== Data to use ==
····················

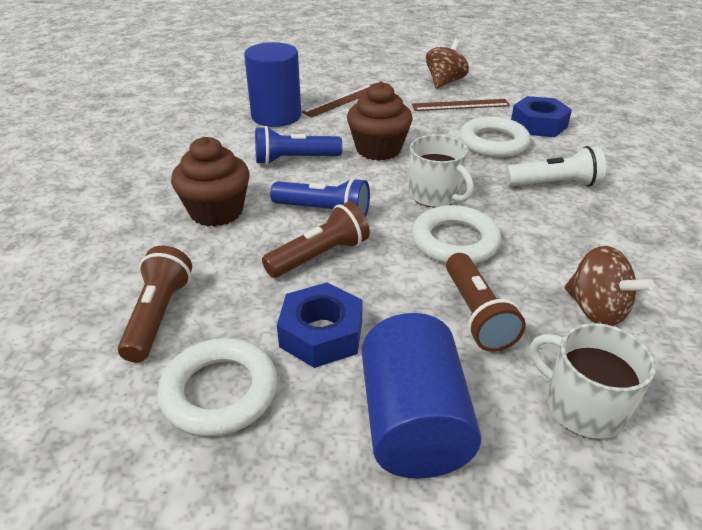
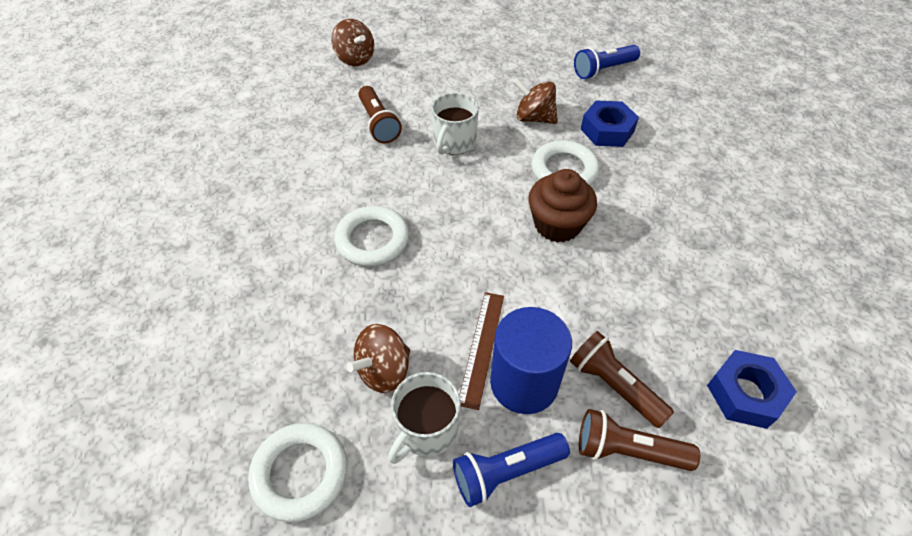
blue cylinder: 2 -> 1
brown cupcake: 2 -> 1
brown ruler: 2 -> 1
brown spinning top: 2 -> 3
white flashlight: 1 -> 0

····················

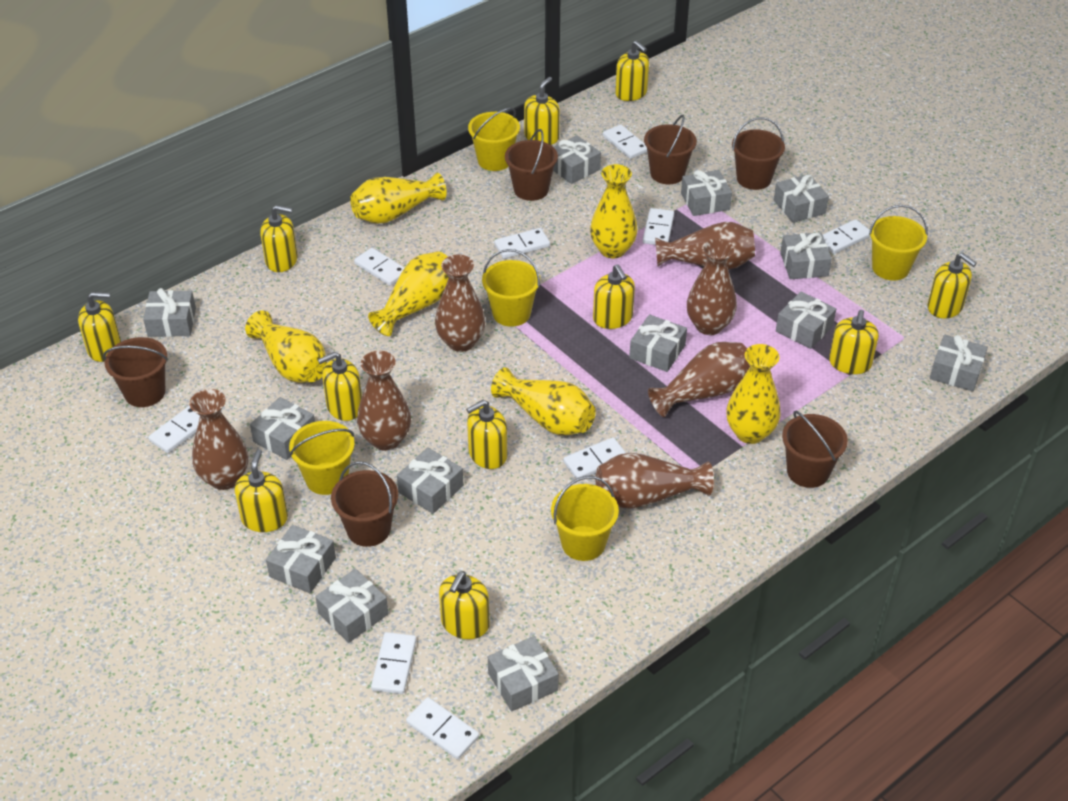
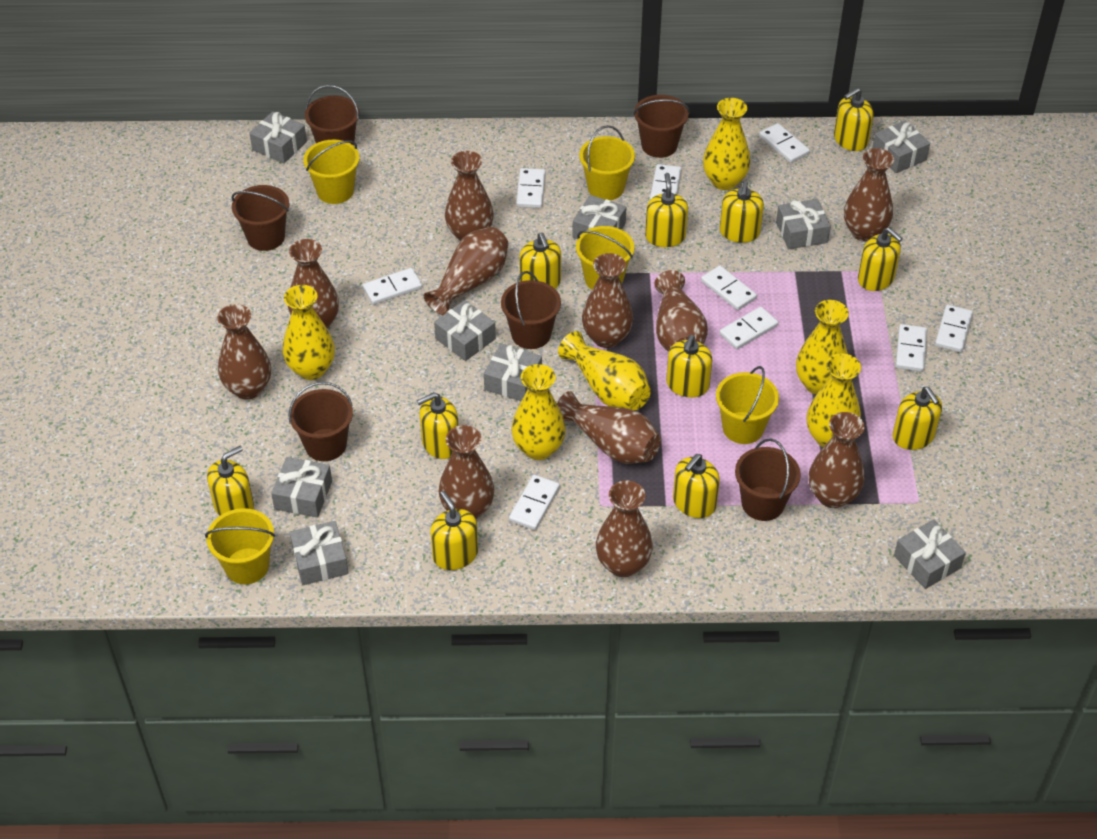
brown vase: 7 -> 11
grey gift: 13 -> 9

····················

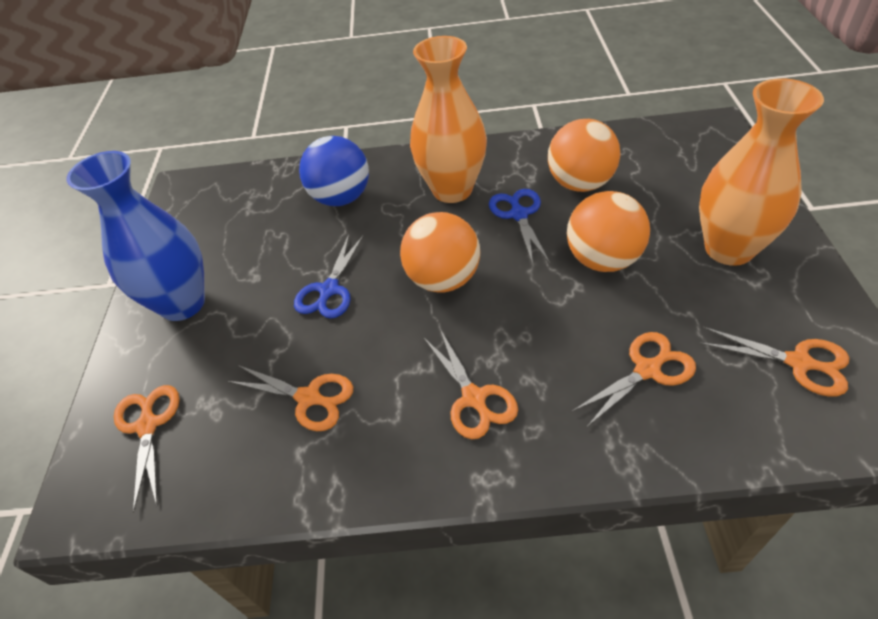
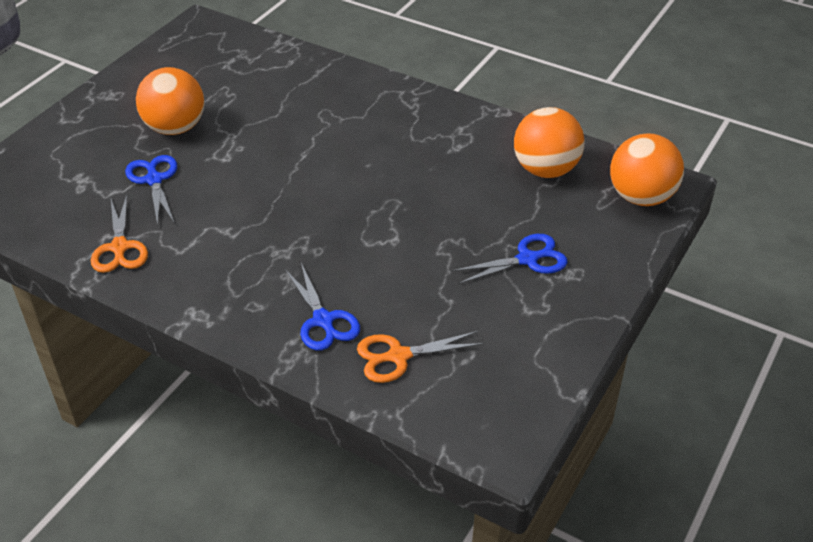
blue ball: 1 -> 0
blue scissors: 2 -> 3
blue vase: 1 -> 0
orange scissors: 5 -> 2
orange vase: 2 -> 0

····················

Please give back exactly the lines of this listing beginning at the line with "blue cylinder: 2 -> 1" and ending with the line with "white flashlight: 1 -> 0", both included, and nothing else.

== Exercise result ==
blue cylinder: 2 -> 1
brown cupcake: 2 -> 1
brown ruler: 2 -> 1
brown spinning top: 2 -> 3
white flashlight: 1 -> 0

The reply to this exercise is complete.